[Problem description]:
Can you rewrite the records starting with the line containing "Locate an element on the screen. reddish-brown" and going on through the line containing "Point (337, 308) is", substituting "tan straw hat" for every "brown straw hat" and keeping everything else unchanged? Leave the pictures out of your answer.

--- Material supplied Enclosed Below ---

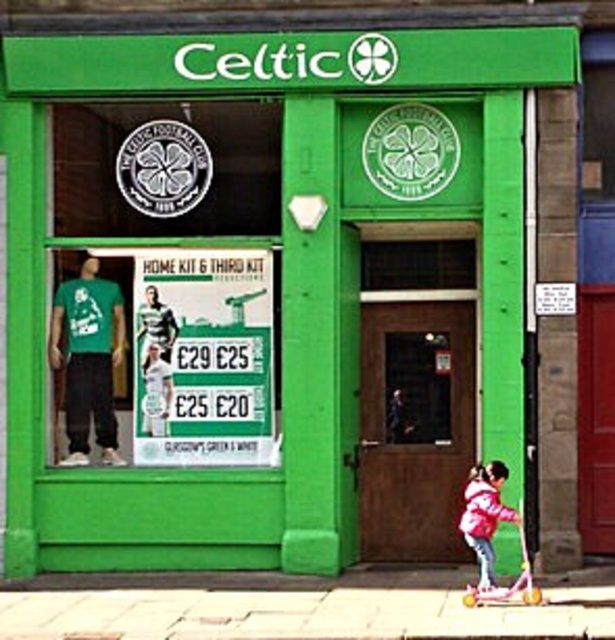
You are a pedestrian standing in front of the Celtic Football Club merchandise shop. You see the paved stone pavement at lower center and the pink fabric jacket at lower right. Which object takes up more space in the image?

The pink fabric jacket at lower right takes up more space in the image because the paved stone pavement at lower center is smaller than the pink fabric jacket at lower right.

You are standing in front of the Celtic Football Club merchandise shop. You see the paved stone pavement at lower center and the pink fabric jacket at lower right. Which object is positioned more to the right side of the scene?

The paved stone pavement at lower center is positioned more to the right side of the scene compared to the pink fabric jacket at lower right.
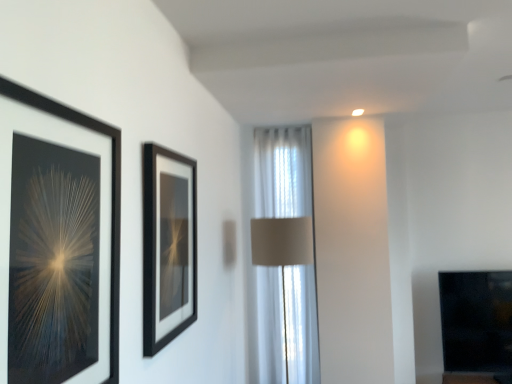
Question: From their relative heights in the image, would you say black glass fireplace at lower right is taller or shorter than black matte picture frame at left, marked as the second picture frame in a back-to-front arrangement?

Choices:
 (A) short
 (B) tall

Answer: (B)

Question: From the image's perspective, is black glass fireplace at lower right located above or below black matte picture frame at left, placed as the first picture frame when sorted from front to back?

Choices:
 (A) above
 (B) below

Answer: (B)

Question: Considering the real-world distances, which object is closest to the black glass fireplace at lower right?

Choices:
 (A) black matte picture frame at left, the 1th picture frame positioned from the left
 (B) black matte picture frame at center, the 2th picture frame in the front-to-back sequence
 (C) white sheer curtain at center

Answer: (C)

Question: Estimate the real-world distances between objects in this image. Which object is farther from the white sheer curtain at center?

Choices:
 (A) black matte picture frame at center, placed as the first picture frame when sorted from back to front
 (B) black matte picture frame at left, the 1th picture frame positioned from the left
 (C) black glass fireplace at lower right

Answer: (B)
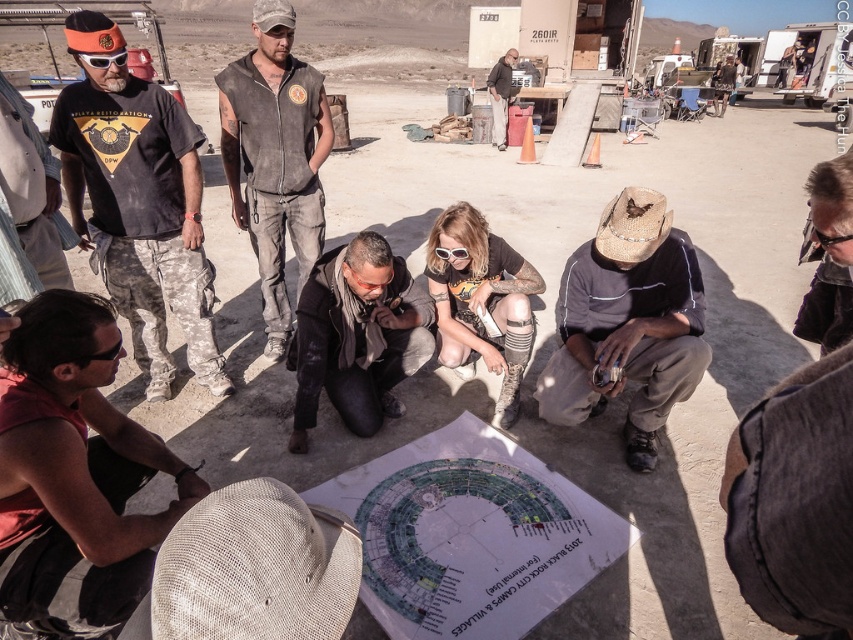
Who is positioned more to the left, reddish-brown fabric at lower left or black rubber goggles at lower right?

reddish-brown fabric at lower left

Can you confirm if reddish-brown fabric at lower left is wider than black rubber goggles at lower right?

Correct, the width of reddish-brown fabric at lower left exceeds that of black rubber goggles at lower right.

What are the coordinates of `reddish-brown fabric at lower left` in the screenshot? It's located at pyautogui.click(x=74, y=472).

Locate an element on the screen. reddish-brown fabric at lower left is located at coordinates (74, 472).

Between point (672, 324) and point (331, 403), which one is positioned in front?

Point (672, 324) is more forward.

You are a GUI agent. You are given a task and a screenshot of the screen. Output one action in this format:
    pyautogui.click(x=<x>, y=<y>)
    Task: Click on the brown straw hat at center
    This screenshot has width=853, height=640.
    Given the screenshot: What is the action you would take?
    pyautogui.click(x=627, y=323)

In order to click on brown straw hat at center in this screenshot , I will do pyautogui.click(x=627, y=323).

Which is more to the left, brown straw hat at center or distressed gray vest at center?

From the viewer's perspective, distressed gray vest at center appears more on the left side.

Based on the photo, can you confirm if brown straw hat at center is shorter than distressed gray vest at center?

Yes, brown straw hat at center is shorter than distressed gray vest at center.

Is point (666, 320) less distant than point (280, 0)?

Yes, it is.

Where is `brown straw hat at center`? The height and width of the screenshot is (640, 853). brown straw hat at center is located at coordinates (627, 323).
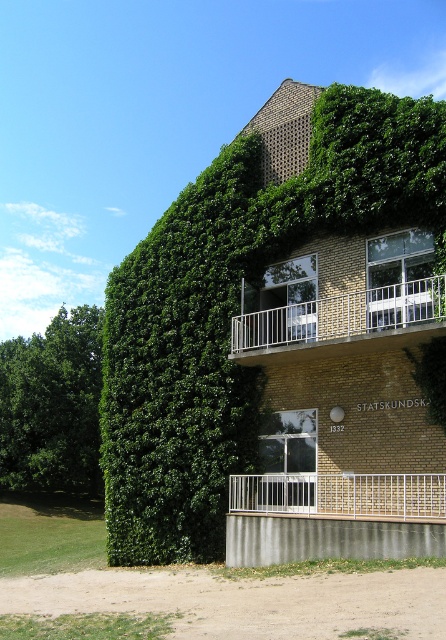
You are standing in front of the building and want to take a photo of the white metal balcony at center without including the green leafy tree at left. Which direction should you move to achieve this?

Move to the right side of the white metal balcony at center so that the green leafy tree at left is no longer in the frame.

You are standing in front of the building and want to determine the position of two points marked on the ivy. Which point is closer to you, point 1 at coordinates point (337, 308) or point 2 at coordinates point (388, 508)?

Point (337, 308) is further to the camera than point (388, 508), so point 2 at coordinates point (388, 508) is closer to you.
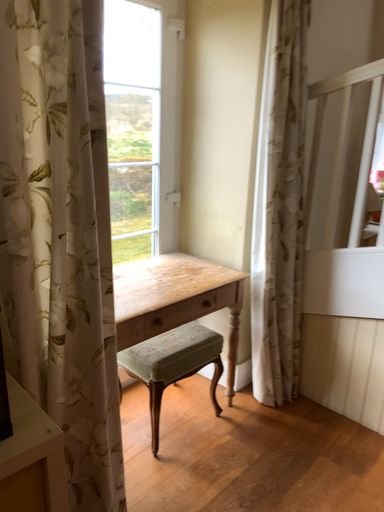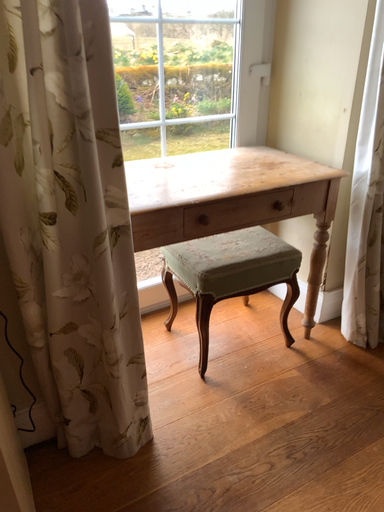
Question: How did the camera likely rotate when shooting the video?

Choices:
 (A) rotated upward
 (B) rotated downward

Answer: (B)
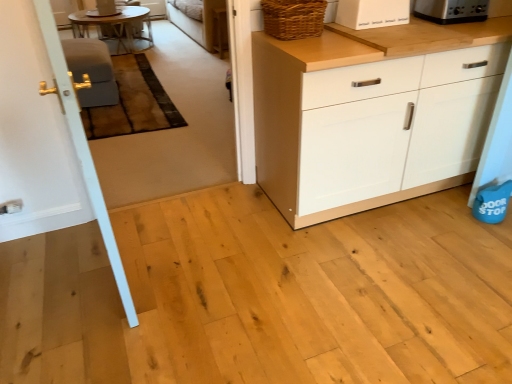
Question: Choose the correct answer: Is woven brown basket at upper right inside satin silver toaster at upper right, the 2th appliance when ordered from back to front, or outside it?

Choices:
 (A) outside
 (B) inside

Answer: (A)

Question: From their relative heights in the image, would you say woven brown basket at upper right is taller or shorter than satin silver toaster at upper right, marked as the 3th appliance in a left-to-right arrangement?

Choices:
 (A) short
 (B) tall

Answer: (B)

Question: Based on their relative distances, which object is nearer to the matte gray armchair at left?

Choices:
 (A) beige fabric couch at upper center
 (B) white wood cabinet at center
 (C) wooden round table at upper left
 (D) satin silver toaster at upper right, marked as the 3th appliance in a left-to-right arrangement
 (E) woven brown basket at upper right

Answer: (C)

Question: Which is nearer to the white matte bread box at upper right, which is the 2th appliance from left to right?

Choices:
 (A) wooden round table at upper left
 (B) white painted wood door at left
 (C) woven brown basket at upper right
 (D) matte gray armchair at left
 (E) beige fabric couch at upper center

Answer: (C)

--- End of Enclosed Material supplied ---
--- Material supplied Enclosed Below ---

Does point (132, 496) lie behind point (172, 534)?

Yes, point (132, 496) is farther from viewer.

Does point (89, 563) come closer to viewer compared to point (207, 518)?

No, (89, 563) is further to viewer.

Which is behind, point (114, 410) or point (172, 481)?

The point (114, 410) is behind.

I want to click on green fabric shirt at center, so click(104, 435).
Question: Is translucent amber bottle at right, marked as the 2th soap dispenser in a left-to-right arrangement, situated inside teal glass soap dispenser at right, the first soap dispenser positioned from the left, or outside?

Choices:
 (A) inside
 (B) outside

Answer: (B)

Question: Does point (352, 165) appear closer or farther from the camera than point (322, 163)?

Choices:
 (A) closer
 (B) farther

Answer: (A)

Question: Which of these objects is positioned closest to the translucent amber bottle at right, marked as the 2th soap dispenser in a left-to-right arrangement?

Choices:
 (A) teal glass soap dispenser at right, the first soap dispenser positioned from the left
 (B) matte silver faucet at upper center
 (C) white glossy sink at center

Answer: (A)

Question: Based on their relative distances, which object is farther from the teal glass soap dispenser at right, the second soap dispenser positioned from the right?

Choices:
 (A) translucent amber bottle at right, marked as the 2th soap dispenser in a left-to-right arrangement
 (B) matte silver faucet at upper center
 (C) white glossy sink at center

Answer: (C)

--- End of Enclosed Material supplied ---
--- Material supplied Enclosed Below ---

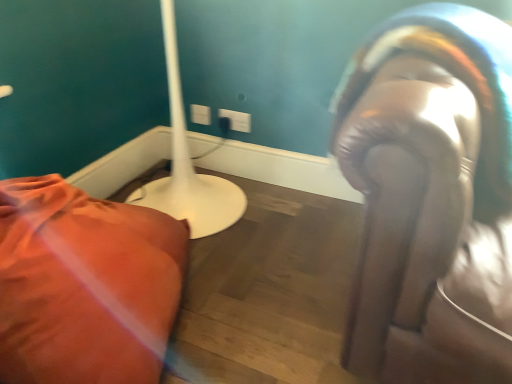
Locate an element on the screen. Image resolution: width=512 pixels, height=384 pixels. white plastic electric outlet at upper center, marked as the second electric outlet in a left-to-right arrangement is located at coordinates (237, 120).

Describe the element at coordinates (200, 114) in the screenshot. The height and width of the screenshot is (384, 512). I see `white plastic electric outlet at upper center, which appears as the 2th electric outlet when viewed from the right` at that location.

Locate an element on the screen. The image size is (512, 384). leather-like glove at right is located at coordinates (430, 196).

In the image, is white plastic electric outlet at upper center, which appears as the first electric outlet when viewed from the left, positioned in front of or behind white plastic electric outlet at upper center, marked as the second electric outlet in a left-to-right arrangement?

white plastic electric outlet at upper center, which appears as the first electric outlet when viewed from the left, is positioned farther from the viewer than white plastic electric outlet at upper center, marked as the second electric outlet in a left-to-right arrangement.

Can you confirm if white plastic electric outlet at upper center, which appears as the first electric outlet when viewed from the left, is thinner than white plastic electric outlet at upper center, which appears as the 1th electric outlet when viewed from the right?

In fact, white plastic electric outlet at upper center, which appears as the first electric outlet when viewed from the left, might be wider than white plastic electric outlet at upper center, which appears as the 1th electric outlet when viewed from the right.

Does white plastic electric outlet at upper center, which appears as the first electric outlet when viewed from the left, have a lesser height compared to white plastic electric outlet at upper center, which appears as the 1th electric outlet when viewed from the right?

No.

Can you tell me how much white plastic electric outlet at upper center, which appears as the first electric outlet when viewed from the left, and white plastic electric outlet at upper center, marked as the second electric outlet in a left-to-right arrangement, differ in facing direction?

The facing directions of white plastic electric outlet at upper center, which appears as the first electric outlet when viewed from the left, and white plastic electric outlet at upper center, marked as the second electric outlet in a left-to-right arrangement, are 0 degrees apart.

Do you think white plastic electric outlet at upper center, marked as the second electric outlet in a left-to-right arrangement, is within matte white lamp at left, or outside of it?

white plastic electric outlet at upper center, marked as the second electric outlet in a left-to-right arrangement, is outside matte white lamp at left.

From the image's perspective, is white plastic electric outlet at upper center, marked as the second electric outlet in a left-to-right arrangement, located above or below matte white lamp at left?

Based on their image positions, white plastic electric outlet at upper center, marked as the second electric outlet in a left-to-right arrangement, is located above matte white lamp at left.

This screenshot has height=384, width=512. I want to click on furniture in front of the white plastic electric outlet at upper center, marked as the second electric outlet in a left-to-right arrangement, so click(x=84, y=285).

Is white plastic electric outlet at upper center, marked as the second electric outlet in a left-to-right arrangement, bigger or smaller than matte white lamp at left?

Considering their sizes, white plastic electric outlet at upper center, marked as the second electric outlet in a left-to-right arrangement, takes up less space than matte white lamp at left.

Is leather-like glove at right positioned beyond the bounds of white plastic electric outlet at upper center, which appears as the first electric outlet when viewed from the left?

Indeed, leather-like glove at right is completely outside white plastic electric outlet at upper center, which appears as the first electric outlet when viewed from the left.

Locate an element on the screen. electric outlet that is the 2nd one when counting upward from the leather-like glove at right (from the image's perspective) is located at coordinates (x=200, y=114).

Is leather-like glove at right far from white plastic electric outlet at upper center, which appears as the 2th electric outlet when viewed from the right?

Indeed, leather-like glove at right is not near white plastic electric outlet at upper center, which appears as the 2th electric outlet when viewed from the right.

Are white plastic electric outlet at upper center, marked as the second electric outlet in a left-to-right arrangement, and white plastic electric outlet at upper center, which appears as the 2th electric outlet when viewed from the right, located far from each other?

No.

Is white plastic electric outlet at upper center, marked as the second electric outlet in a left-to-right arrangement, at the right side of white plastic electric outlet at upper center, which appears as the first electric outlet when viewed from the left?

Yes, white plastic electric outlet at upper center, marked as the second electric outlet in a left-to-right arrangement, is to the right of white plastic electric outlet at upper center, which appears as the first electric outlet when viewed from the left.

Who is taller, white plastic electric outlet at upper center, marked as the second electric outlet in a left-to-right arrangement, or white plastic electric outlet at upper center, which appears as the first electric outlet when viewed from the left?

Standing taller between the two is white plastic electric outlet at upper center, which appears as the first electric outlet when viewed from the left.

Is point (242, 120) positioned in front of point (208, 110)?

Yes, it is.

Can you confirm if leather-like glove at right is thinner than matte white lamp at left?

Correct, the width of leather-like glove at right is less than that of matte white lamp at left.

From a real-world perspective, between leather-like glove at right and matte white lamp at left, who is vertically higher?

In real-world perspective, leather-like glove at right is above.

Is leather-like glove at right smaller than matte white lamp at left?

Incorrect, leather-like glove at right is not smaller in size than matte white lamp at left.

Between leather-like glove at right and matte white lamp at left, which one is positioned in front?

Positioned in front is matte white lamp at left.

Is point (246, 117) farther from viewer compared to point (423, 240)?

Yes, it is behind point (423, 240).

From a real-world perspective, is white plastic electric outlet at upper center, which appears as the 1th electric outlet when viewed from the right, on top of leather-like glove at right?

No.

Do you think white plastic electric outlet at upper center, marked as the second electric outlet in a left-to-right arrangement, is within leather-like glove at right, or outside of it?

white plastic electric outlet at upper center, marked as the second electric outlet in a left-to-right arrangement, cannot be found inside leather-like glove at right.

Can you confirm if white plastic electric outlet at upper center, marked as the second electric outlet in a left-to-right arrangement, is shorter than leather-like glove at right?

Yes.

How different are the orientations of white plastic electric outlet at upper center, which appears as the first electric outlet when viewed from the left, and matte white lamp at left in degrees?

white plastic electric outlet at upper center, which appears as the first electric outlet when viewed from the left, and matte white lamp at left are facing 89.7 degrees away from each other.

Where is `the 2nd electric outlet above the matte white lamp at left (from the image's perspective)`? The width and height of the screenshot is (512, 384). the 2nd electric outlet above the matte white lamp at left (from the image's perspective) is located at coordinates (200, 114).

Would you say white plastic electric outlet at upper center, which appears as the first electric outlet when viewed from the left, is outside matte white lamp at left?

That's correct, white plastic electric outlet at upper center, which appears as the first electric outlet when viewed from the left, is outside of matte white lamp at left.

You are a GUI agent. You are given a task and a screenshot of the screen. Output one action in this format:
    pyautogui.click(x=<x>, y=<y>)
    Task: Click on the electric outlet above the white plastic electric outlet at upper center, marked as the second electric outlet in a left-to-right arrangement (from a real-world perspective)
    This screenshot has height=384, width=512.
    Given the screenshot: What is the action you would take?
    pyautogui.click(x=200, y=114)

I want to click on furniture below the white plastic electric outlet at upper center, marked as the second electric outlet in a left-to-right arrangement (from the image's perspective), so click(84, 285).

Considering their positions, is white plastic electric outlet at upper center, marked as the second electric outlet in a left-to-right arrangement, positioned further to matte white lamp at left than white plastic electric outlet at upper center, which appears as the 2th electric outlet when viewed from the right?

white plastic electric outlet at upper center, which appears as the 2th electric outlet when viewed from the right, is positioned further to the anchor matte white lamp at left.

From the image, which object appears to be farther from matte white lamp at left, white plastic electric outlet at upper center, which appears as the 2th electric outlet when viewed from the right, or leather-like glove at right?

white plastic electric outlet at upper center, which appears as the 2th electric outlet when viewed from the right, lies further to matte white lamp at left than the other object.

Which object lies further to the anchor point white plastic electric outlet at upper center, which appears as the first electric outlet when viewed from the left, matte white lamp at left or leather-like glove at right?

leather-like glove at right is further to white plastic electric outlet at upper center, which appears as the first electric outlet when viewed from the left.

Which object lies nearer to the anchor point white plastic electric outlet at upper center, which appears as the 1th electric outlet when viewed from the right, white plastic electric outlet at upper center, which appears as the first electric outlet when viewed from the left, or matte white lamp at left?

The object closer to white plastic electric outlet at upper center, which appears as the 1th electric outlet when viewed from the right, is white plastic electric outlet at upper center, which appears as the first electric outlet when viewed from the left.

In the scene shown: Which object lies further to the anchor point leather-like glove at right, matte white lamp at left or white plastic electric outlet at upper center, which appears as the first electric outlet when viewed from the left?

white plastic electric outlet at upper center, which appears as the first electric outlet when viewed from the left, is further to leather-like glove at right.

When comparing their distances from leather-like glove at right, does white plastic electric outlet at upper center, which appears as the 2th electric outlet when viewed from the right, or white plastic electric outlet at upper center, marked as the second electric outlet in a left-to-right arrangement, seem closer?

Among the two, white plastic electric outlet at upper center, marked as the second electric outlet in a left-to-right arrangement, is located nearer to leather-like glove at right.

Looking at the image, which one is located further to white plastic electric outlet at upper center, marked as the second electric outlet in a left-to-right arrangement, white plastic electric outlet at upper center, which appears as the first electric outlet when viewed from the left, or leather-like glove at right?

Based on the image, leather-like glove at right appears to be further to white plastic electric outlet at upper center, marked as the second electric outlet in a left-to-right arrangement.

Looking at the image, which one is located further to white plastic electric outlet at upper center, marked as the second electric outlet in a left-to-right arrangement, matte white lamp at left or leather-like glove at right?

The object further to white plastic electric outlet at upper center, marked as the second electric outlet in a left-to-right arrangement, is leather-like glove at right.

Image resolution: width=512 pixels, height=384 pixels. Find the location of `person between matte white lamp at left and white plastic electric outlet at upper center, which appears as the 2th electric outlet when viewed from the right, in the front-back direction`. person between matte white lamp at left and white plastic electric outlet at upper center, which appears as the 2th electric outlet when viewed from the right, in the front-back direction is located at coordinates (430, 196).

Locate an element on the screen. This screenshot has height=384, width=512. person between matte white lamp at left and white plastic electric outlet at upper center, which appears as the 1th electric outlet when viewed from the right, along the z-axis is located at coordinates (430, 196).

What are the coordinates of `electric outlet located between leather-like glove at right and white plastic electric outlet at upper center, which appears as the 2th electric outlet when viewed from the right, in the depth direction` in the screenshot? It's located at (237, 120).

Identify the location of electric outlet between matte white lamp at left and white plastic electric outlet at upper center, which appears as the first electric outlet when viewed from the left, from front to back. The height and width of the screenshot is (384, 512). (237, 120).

--- End of Enclosed Material supplied ---

[Expected answer]:
Locate an element on the screen. reddish-brown fabric at lower left is located at coordinates (74, 472).

Between point (672, 324) and point (331, 403), which one is positioned in front?

Point (672, 324) is more forward.

You are a GUI agent. You are given a task and a screenshot of the screen. Output one action in this format:
    pyautogui.click(x=<x>, y=<y>)
    Task: Click on the tan straw hat at center
    This screenshot has width=853, height=640.
    Given the screenshot: What is the action you would take?
    pyautogui.click(x=627, y=323)

In order to click on tan straw hat at center in this screenshot , I will do pyautogui.click(x=627, y=323).

Which is more to the left, tan straw hat at center or distressed gray vest at center?

From the viewer's perspective, distressed gray vest at center appears more on the left side.

Based on the photo, can you confirm if tan straw hat at center is shorter than distressed gray vest at center?

Yes, tan straw hat at center is shorter than distressed gray vest at center.

Is point (666, 320) less distant than point (280, 0)?

Yes, it is.

Where is `tan straw hat at center`? The height and width of the screenshot is (640, 853). tan straw hat at center is located at coordinates (627, 323).
You are standing in front of the building and want to take a photo of the white metal balcony at center without including the green leafy tree at left. Which direction should you move to achieve this?

Move to the right side of the white metal balcony at center so that the green leafy tree at left is no longer in the frame.

You are standing in front of the building and want to determine the position of two points marked on the ivy. Which point is closer to you, point 1 at coordinates point (337, 308) or point 2 at coordinates point (388, 508)?

Point (337, 308) is further to the camera than point (388, 508), so point 2 at coordinates point (388, 508) is closer to you.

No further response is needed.